## [Requirement]
Write the records below out again word for word, with the pictures removed.
# # #
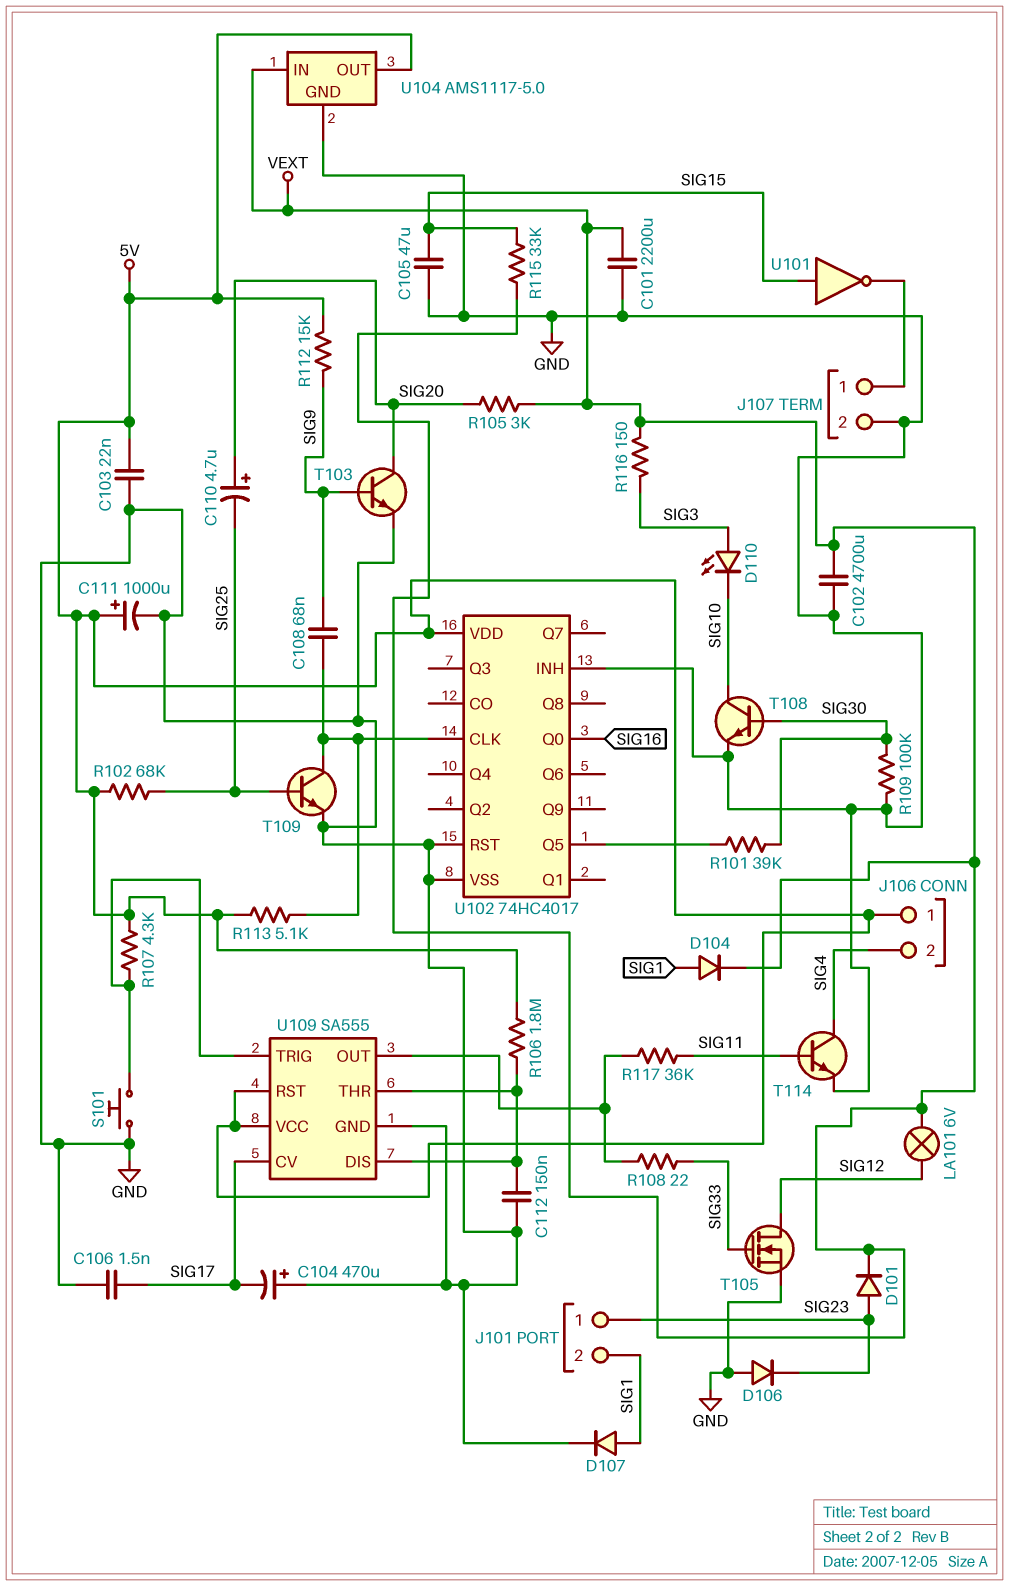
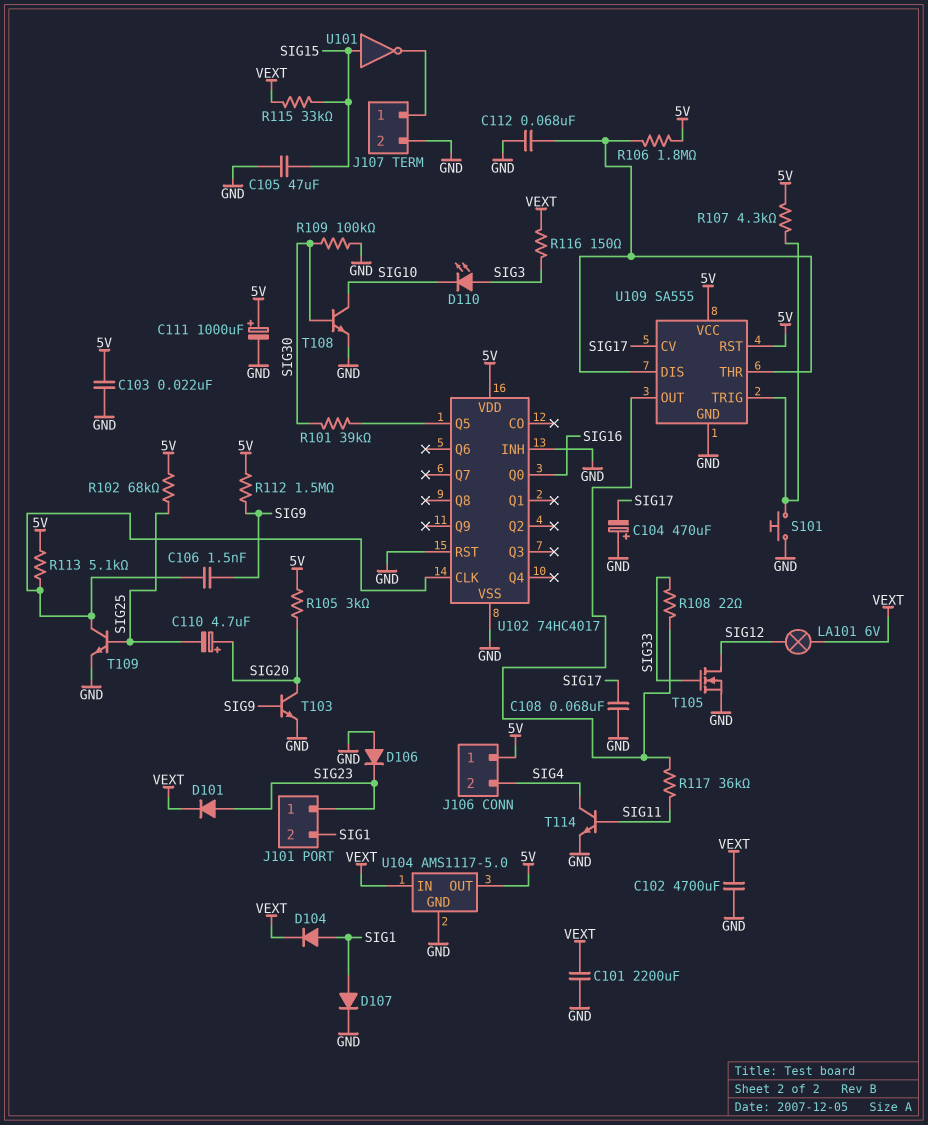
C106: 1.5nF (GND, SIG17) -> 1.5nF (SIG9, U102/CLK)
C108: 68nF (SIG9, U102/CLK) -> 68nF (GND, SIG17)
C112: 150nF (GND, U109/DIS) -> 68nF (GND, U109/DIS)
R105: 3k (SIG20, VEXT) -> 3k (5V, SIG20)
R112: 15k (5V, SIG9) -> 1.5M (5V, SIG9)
# # #
## [Exercise output]
C106: 1.5nF (GND, SIG17) -> 1.5nF (SIG9, U102/CLK)
C108: 68nF (SIG9, U102/CLK) -> 68nF (GND, SIG17)
C112: 150nF (GND, U109/DIS) -> 68nF (GND, U109/DIS)
R105: 3k (SIG20, VEXT) -> 3k (5V, SIG20)
R112: 15k (5V, SIG9) -> 1.5M (5V, SIG9)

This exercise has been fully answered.